+++ Information shown

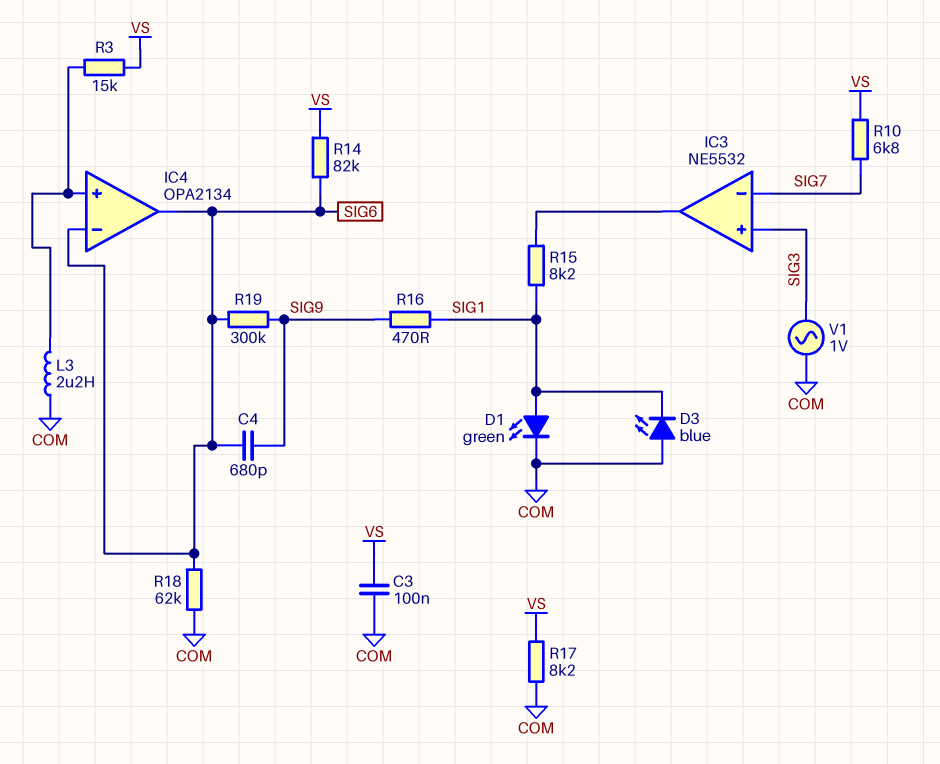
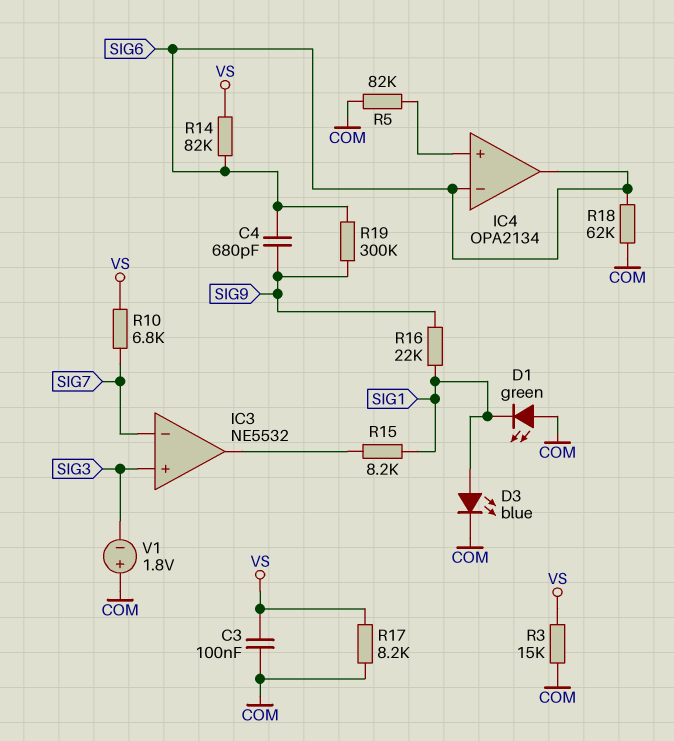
D1: LED green (A SIG1, K COM) -> LED green (A COM, K SIG1)
D3: LED blue (A COM, K SIG1) -> LED blue (A SIG1, K COM)
L3: 2.2uH (COM, IC4/in+) -> none
R3: 15k (IC4/in+, VS) -> 15k (COM, VS)
R5: none -> 82k (COM, IC4/in+)
R16: 470 (SIG1, SIG9) -> 22k (SIG1, SIG9)
V1: AC 1V (COM, SIG3) -> 1.8V (plus COM, minus SIG3)

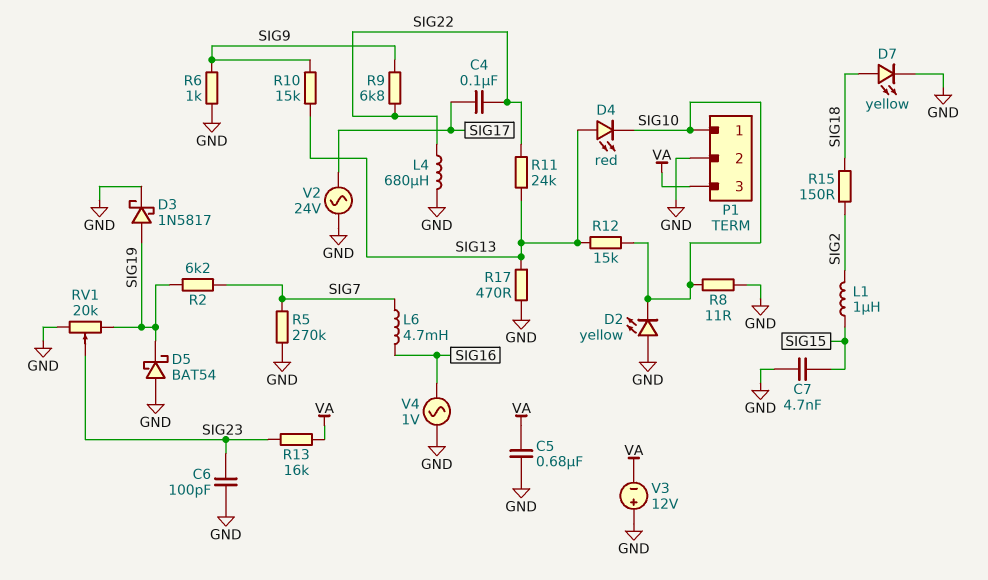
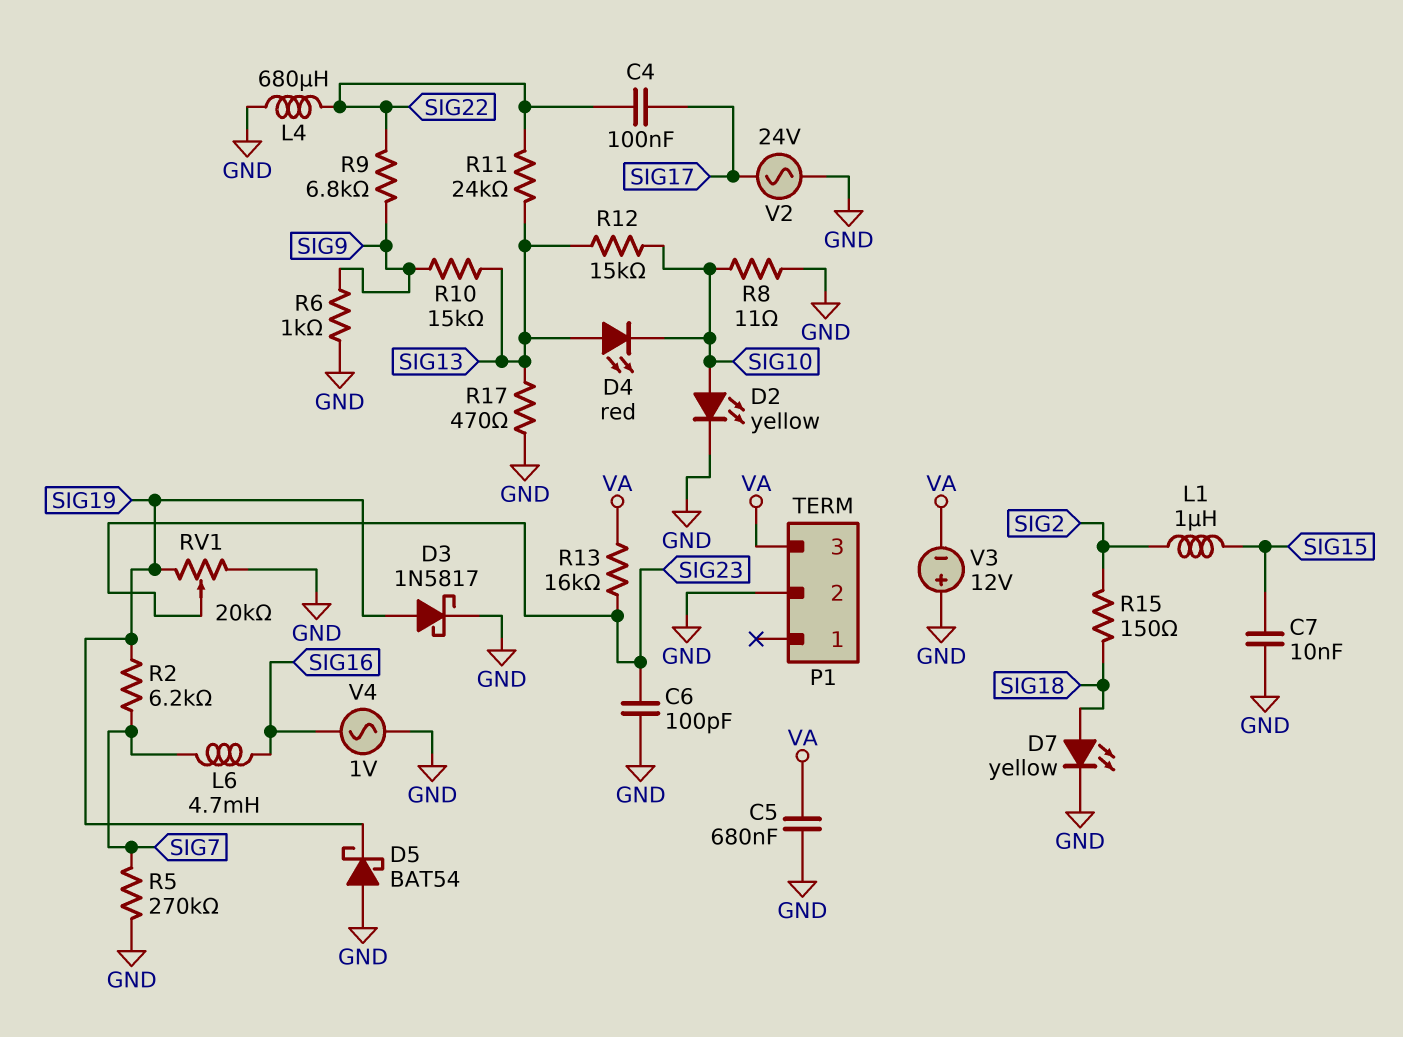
C7: 4.7nF (GND, SIG15) -> 10nF (GND, SIG15)
D2: LED yellow (A GND, K SIG10) -> LED yellow (A SIG10, K GND)
P1 pin 1: SIG10 -> none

++++++

Task directions ->
Output all of the entries verbatim, leaving out any images.

Result of this exercise ->
D1: LED green (A SIG1, K COM) -> LED green (A COM, K SIG1)
D3: LED blue (A COM, K SIG1) -> LED blue (A SIG1, K COM)
L3: 2.2uH (COM, IC4/in+) -> none
R3: 15k (IC4/in+, VS) -> 15k (COM, VS)
R5: none -> 82k (COM, IC4/in+)
R16: 470 (SIG1, SIG9) -> 22k (SIG1, SIG9)
V1: AC 1V (COM, SIG3) -> 1.8V (plus COM, minus SIG3)

C7: 4.7nF (GND, SIG15) -> 10nF (GND, SIG15)
D2: LED yellow (A GND, K SIG10) -> LED yellow (A SIG10, K GND)
P1 pin 1: SIG10 -> none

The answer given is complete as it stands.